** Task requirements **
Leave out the lines before the one with "camera: 40 degrees left, 0 degrees up"; output that line and all remaining lines of the records exactly.

Records provided Block Start

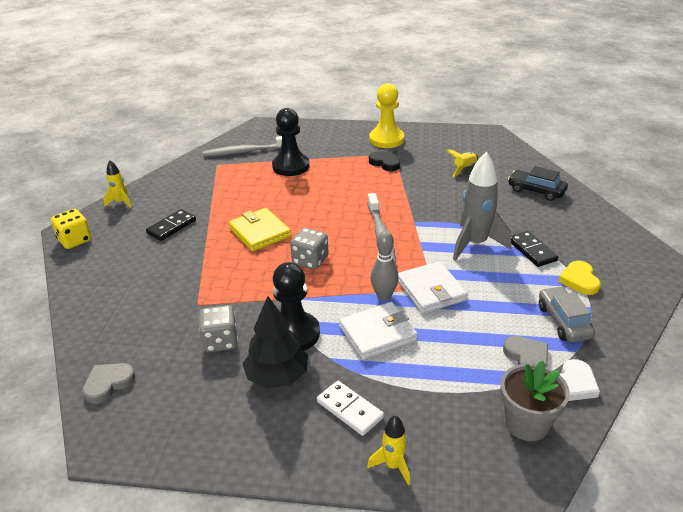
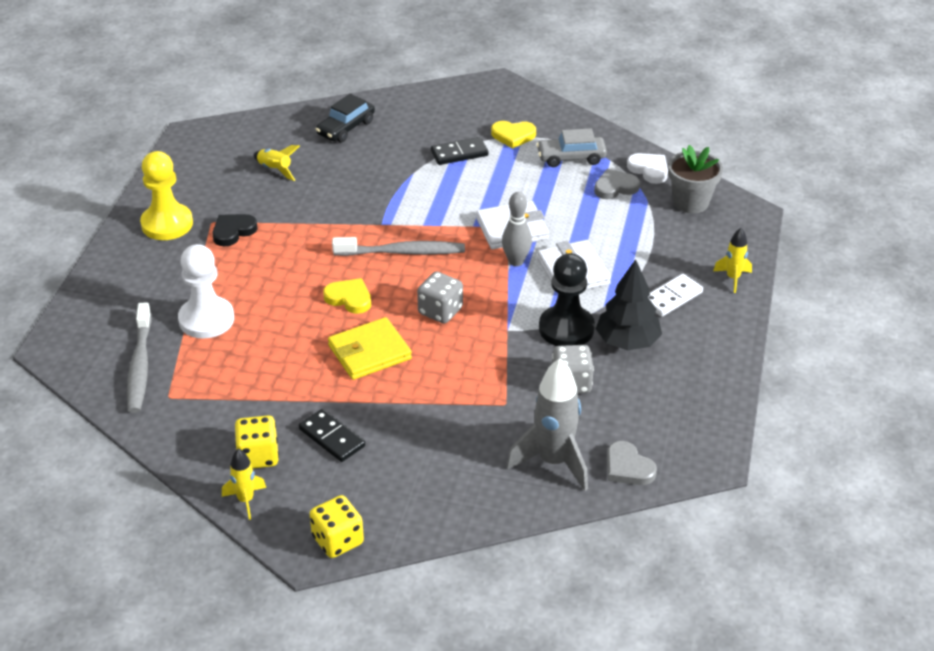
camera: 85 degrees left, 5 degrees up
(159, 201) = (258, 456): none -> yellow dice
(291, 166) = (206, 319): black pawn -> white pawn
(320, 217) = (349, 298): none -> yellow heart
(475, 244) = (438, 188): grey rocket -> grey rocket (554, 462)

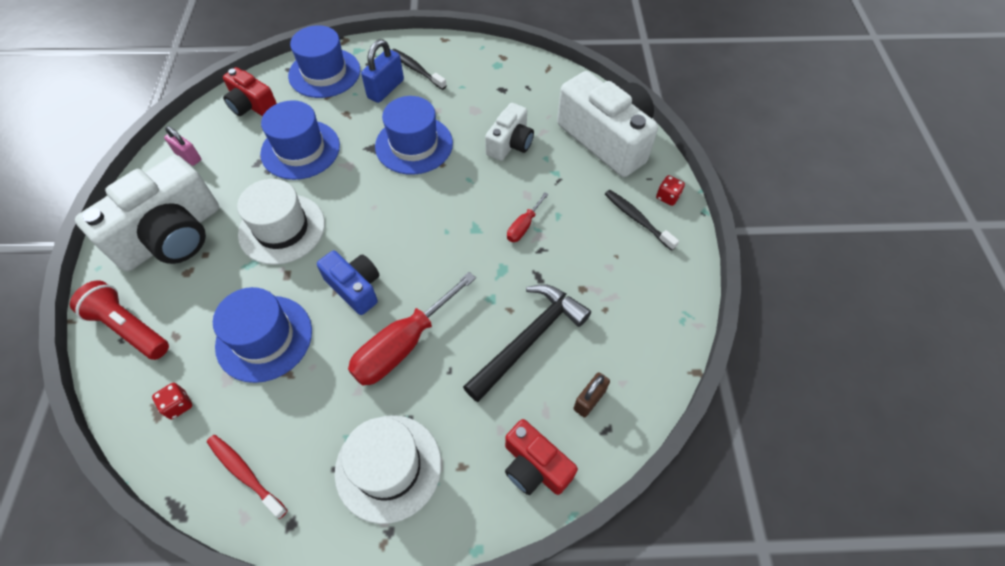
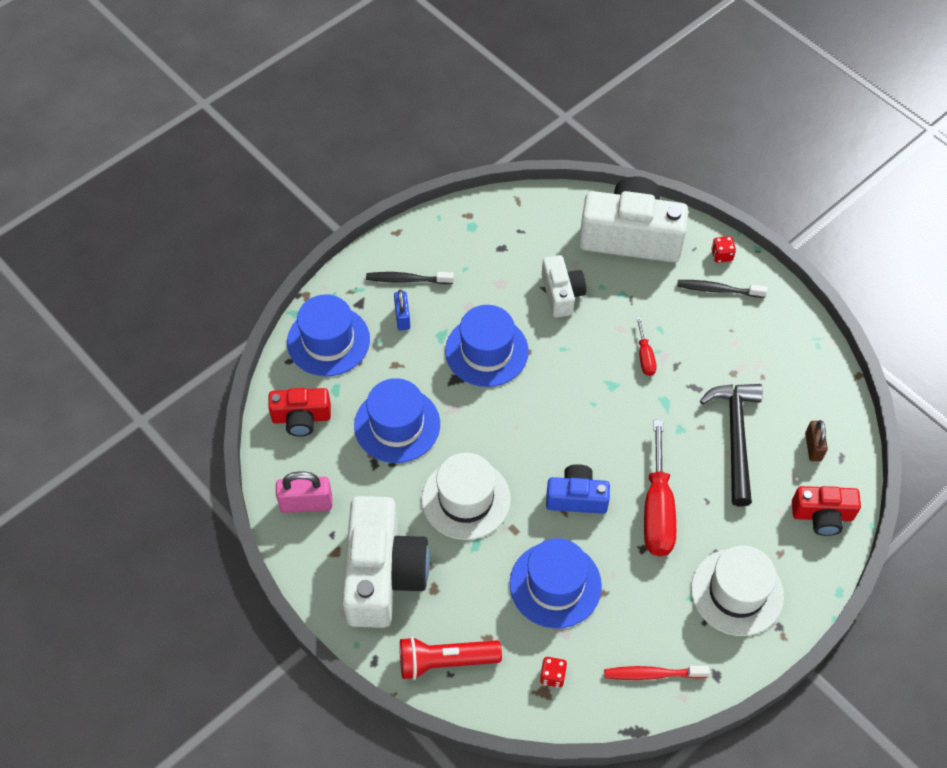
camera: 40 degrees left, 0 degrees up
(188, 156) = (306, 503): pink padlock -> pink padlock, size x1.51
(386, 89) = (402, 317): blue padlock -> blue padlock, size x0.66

Records provided Block End

** Answer space **
camera: 40 degrees left, 0 degrees up
(188, 156) = (306, 503): pink padlock -> pink padlock, size x1.51
(386, 89) = (402, 317): blue padlock -> blue padlock, size x0.66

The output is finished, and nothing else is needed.